* _Your objective_: Each entry must appear in the answer exactly as given.

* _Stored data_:
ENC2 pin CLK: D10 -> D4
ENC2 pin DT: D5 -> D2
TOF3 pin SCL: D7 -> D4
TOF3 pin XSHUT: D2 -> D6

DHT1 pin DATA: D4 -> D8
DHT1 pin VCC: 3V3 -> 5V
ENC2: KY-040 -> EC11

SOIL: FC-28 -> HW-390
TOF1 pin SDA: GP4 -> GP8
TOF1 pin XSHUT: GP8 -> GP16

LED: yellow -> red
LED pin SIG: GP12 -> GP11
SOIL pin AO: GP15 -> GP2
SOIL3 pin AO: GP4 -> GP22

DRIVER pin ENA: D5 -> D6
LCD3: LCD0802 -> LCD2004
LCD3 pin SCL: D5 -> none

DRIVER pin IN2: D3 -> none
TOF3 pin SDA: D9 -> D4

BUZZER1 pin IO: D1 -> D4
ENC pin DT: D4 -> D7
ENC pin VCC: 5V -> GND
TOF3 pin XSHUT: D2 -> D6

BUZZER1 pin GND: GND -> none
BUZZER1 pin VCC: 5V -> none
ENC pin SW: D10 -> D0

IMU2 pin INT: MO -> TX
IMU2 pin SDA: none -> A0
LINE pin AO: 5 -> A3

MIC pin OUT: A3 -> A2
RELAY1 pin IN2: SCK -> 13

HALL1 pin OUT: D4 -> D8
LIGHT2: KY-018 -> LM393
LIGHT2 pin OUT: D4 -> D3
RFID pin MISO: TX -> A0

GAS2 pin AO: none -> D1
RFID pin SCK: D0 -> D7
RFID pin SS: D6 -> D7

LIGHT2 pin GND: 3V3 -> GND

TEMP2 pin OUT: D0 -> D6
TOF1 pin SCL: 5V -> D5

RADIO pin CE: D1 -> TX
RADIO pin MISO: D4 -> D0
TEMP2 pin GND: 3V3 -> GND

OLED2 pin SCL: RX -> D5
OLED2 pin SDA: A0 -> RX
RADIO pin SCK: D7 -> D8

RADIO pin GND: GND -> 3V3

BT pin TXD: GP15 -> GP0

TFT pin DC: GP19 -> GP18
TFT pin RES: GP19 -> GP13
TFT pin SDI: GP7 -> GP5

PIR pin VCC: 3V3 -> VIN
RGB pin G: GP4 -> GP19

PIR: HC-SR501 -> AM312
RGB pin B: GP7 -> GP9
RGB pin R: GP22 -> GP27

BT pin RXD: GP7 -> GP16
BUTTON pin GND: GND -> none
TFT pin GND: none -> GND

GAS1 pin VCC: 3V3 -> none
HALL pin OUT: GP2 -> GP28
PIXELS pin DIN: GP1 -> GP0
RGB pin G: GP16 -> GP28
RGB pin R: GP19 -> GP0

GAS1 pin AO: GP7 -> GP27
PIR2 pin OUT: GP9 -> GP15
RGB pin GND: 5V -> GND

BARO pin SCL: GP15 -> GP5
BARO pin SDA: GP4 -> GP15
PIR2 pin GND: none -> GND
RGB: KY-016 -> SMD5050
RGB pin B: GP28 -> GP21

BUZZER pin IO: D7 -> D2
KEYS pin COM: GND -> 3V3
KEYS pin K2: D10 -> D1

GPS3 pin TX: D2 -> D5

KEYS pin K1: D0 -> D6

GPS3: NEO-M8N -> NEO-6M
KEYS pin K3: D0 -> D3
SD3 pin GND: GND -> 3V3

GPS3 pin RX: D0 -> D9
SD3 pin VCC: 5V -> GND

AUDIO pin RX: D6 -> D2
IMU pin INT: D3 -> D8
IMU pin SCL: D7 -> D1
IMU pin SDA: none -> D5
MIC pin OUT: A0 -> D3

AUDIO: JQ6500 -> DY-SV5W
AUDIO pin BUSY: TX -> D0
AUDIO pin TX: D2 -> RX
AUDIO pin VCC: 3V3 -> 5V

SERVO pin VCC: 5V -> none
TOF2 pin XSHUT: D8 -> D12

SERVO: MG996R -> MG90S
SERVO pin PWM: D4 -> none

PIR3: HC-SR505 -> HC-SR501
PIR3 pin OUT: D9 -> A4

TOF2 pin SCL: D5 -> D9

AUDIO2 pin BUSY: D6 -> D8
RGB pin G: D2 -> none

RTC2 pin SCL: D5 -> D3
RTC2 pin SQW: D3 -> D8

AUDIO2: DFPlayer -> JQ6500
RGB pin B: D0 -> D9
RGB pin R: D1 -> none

* _Your response_:
ENC2 pin CLK: D10 -> D4
ENC2 pin DT: D5 -> D2
TOF3 pin SCL: D7 -> D4
TOF3 pin XSHUT: D2 -> D6

DHT1 pin DATA: D4 -> D8
DHT1 pin VCC: 3V3 -> 5V
ENC2: KY-040 -> EC11

SOIL: FC-28 -> HW-390
TOF1 pin SDA: GP4 -> GP8
TOF1 pin XSHUT: GP8 -> GP16

LED: yellow -> red
LED pin SIG: GP12 -> GP11
SOIL pin AO: GP15 -> GP2
SOIL3 pin AO: GP4 -> GP22

DRIVER pin ENA: D5 -> D6
LCD3: LCD0802 -> LCD2004
LCD3 pin SCL: D5 -> none

DRIVER pin IN2: D3 -> none
TOF3 pin SDA: D9 -> D4

BUZZER1 pin IO: D1 -> D4
ENC pin DT: D4 -> D7
ENC pin VCC: 5V -> GND
TOF3 pin XSHUT: D2 -> D6

BUZZER1 pin GND: GND -> none
BUZZER1 pin VCC: 5V -> none
ENC pin SW: D10 -> D0

IMU2 pin INT: MO -> TX
IMU2 pin SDA: none -> A0
LINE pin AO: 5 -> A3

MIC pin OUT: A3 -> A2
RELAY1 pin IN2: SCK -> 13

HALL1 pin OUT: D4 -> D8
LIGHT2: KY-018 -> LM393
LIGHT2 pin OUT: D4 -> D3
RFID pin MISO: TX -> A0

GAS2 pin AO: none -> D1
RFID pin SCK: D0 -> D7
RFID pin SS: D6 -> D7

LIGHT2 pin GND: 3V3 -> GND

TEMP2 pin OUT: D0 -> D6
TOF1 pin SCL: 5V -> D5

RADIO pin CE: D1 -> TX
RADIO pin MISO: D4 -> D0
TEMP2 pin GND: 3V3 -> GND

OLED2 pin SCL: RX -> D5
OLED2 pin SDA: A0 -> RX
RADIO pin SCK: D7 -> D8

RADIO pin GND: GND -> 3V3

BT pin TXD: GP15 -> GP0

TFT pin DC: GP19 -> GP18
TFT pin RES: GP19 -> GP13
TFT pin SDI: GP7 -> GP5

PIR pin VCC: 3V3 -> VIN
RGB pin G: GP4 -> GP19

PIR: HC-SR501 -> AM312
RGB pin B: GP7 -> GP9
RGB pin R: GP22 -> GP27

BT pin RXD: GP7 -> GP16
BUTTON pin GND: GND -> none
TFT pin GND: none -> GND

GAS1 pin VCC: 3V3 -> none
HALL pin OUT: GP2 -> GP28
PIXELS pin DIN: GP1 -> GP0
RGB pin G: GP16 -> GP28
RGB pin R: GP19 -> GP0

GAS1 pin AO: GP7 -> GP27
PIR2 pin OUT: GP9 -> GP15
RGB pin GND: 5V -> GND

BARO pin SCL: GP15 -> GP5
BARO pin SDA: GP4 -> GP15
PIR2 pin GND: none -> GND
RGB: KY-016 -> SMD5050
RGB pin B: GP28 -> GP21

BUZZER pin IO: D7 -> D2
KEYS pin COM: GND -> 3V3
KEYS pin K2: D10 -> D1

GPS3 pin TX: D2 -> D5

KEYS pin K1: D0 -> D6

GPS3: NEO-M8N -> NEO-6M
KEYS pin K3: D0 -> D3
SD3 pin GND: GND -> 3V3

GPS3 pin RX: D0 -> D9
SD3 pin VCC: 5V -> GND

AUDIO pin RX: D6 -> D2
IMU pin INT: D3 -> D8
IMU pin SCL: D7 -> D1
IMU pin SDA: none -> D5
MIC pin OUT: A0 -> D3

AUDIO: JQ6500 -> DY-SV5W
AUDIO pin BUSY: TX -> D0
AUDIO pin TX: D2 -> RX
AUDIO pin VCC: 3V3 -> 5V

SERVO pin VCC: 5V -> none
TOF2 pin XSHUT: D8 -> D12

SERVO: MG996R -> MG90S
SERVO pin PWM: D4 -> none

PIR3: HC-SR505 -> HC-SR501
PIR3 pin OUT: D9 -> A4

TOF2 pin SCL: D5 -> D9

AUDIO2 pin BUSY: D6 -> D8
RGB pin G: D2 -> none

RTC2 pin SCL: D5 -> D3
RTC2 pin SQW: D3 -> D8

AUDIO2: DFPlayer -> JQ6500
RGB pin B: D0 -> D9
RGB pin R: D1 -> none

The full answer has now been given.